■ **Exercise inputs**
=== Begin Enclosure ===

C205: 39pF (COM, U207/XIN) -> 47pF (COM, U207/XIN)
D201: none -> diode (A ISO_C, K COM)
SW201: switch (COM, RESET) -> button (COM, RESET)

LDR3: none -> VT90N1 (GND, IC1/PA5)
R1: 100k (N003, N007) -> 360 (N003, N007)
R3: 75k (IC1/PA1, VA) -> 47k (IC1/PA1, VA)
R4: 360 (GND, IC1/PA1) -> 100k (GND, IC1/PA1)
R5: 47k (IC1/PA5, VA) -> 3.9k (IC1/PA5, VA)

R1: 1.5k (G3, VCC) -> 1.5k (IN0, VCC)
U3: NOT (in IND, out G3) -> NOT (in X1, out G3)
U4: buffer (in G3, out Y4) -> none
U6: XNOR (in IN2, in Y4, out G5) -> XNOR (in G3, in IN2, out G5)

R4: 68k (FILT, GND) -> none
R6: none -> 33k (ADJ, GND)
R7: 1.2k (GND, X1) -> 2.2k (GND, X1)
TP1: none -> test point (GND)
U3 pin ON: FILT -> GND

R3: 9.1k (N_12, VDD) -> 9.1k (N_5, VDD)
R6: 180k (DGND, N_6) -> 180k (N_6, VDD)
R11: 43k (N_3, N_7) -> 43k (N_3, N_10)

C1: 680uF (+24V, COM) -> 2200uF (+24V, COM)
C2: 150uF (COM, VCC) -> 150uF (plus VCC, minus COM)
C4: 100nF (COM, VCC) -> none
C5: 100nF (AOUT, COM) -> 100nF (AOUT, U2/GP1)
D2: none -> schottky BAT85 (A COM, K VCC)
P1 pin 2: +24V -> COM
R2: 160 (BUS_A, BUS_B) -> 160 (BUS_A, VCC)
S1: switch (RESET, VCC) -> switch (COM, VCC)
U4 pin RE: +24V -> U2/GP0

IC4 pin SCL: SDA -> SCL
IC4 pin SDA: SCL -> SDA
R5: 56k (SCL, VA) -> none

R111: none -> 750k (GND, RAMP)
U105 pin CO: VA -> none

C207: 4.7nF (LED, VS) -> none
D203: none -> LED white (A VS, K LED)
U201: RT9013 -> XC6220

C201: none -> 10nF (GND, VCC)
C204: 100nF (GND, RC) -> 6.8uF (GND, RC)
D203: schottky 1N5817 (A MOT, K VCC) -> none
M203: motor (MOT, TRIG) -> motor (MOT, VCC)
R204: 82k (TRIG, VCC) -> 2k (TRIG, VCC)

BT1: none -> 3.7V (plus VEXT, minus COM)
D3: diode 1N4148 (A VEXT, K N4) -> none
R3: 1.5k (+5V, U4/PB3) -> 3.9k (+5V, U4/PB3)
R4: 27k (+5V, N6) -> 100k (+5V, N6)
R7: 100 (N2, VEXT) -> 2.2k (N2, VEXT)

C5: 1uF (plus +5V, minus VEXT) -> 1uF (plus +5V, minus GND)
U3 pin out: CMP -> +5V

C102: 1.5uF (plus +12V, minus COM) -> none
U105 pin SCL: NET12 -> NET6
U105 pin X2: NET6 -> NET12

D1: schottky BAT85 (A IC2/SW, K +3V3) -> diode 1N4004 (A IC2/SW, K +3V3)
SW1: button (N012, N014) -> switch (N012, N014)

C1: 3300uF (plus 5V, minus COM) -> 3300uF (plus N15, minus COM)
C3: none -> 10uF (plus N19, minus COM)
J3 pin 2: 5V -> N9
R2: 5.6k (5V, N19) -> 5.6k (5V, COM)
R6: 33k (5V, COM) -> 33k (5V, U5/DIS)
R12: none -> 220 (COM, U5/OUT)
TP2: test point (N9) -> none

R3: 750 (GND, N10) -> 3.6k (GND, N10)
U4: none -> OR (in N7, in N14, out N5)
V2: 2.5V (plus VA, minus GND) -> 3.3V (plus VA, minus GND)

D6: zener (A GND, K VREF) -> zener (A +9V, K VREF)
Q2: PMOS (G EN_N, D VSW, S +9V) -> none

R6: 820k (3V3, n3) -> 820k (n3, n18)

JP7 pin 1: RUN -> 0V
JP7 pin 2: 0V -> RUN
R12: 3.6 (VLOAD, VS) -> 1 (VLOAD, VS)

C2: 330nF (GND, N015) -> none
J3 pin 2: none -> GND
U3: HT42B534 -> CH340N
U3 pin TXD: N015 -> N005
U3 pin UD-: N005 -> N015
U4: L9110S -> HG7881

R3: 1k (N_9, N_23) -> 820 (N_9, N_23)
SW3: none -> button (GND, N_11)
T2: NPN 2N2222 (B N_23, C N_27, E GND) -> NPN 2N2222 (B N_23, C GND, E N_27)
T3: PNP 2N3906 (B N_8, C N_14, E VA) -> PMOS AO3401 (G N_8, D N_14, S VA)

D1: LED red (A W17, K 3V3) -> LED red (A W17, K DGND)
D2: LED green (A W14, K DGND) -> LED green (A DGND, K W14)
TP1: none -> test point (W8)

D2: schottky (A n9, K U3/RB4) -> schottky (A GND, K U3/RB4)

=== End Enclosure ===

■ **Task brief**
Give only the lines from the one holding "TP2: test point (N9) -> none" through the one holding "D6: zener (A", each restated exactly as it appears above.

■ **Output for this task**
TP2: test point (N9) -> none

R3: 750 (GND, N10) -> 3.6k (GND, N10)
U4: none -> OR (in N7, in N14, out N5)
V2: 2.5V (plus VA, minus GND) -> 3.3V (plus VA, minus GND)

D6: zener (A GND, K VREF) -> zener (A +9V, K VREF)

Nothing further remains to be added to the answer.